» **What the exercise asks**: Retype all of the entries precisely.
Dataset entries: Begin
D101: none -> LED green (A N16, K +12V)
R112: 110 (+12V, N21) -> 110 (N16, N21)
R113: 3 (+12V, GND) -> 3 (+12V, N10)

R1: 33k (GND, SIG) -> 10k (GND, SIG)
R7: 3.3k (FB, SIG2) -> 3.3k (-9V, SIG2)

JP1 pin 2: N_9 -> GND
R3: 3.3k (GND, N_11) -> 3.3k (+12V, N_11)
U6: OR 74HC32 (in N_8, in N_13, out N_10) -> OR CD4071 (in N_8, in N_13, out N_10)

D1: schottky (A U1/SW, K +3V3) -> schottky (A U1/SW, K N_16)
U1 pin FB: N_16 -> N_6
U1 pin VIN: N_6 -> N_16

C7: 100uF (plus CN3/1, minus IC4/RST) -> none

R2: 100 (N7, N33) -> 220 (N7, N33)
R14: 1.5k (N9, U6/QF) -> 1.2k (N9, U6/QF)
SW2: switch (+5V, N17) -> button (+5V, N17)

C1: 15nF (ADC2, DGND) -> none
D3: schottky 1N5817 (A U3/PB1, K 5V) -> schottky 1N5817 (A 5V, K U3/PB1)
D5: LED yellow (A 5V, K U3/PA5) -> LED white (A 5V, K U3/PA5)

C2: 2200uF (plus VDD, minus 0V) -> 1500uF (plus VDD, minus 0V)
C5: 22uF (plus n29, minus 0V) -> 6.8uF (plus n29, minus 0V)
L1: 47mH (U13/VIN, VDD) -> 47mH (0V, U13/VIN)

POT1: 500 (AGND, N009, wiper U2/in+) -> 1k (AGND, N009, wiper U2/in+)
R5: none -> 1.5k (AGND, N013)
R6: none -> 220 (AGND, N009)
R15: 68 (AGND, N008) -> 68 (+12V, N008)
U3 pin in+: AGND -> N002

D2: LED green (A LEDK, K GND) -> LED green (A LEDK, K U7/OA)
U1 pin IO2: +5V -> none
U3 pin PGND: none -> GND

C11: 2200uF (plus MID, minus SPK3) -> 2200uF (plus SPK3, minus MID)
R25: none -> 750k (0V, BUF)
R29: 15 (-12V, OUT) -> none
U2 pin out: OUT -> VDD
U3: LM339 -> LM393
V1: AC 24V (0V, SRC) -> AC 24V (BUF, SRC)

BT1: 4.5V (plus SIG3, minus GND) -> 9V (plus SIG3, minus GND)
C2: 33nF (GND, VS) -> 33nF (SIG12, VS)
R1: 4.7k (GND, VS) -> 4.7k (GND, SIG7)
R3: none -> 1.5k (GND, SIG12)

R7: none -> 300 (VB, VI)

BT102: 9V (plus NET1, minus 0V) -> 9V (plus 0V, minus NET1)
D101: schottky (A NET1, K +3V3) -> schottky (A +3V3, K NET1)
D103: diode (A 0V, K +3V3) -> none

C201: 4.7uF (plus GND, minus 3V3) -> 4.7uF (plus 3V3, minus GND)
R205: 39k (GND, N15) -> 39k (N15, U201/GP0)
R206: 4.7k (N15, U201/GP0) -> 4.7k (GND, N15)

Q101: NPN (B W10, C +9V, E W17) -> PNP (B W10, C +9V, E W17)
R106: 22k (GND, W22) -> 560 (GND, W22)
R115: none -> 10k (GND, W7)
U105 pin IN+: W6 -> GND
Dataset entries: End
» **Response**:
D101: none -> LED green (A N16, K +12V)
R112: 110 (+12V, N21) -> 110 (N16, N21)
R113: 3 (+12V, GND) -> 3 (+12V, N10)

R1: 33k (GND, SIG) -> 10k (GND, SIG)
R7: 3.3k (FB, SIG2) -> 3.3k (-9V, SIG2)

JP1 pin 2: N_9 -> GND
R3: 3.3k (GND, N_11) -> 3.3k (+12V, N_11)
U6: OR 74HC32 (in N_8, in N_13, out N_10) -> OR CD4071 (in N_8, in N_13, out N_10)

D1: schottky (A U1/SW, K +3V3) -> schottky (A U1/SW, K N_16)
U1 pin FB: N_16 -> N_6
U1 pin VIN: N_6 -> N_16

C7: 100uF (plus CN3/1, minus IC4/RST) -> none

R2: 100 (N7, N33) -> 220 (N7, N33)
R14: 1.5k (N9, U6/QF) -> 1.2k (N9, U6/QF)
SW2: switch (+5V, N17) -> button (+5V, N17)

C1: 15nF (ADC2, DGND) -> none
D3: schottky 1N5817 (A U3/PB1, K 5V) -> schottky 1N5817 (A 5V, K U3/PB1)
D5: LED yellow (A 5V, K U3/PA5) -> LED white (A 5V, K U3/PA5)

C2: 2200uF (plus VDD, minus 0V) -> 1500uF (plus VDD, minus 0V)
C5: 22uF (plus n29, minus 0V) -> 6.8uF (plus n29, minus 0V)
L1: 47mH (U13/VIN, VDD) -> 47mH (0V, U13/VIN)

POT1: 500 (AGND, N009, wiper U2/in+) -> 1k (AGND, N009, wiper U2/in+)
R5: none -> 1.5k (AGND, N013)
R6: none -> 220 (AGND, N009)
R15: 68 (AGND, N008) -> 68 (+12V, N008)
U3 pin in+: AGND -> N002

D2: LED green (A LEDK, K GND) -> LED green (A LEDK, K U7/OA)
U1 pin IO2: +5V -> none
U3 pin PGND: none -> GND

C11: 2200uF (plus MID, minus SPK3) -> 2200uF (plus SPK3, minus MID)
R25: none -> 750k (0V, BUF)
R29: 15 (-12V, OUT) -> none
U2 pin out: OUT -> VDD
U3: LM339 -> LM393
V1: AC 24V (0V, SRC) -> AC 24V (BUF, SRC)

BT1: 4.5V (plus SIG3, minus GND) -> 9V (plus SIG3, minus GND)
C2: 33nF (GND, VS) -> 33nF (SIG12, VS)
R1: 4.7k (GND, VS) -> 4.7k (GND, SIG7)
R3: none -> 1.5k (GND, SIG12)

R7: none -> 300 (VB, VI)

BT102: 9V (plus NET1, minus 0V) -> 9V (plus 0V, minus NET1)
D101: schottky (A NET1, K +3V3) -> schottky (A +3V3, K NET1)
D103: diode (A 0V, K +3V3) -> none

C201: 4.7uF (plus GND, minus 3V3) -> 4.7uF (plus 3V3, minus GND)
R205: 39k (GND, N15) -> 39k (N15, U201/GP0)
R206: 4.7k (N15, U201/GP0) -> 4.7k (GND, N15)

Q101: NPN (B W10, C +9V, E W17) -> PNP (B W10, C +9V, E W17)
R106: 22k (GND, W22) -> 560 (GND, W22)
R115: none -> 10k (GND, W7)
U105 pin IN+: W6 -> GND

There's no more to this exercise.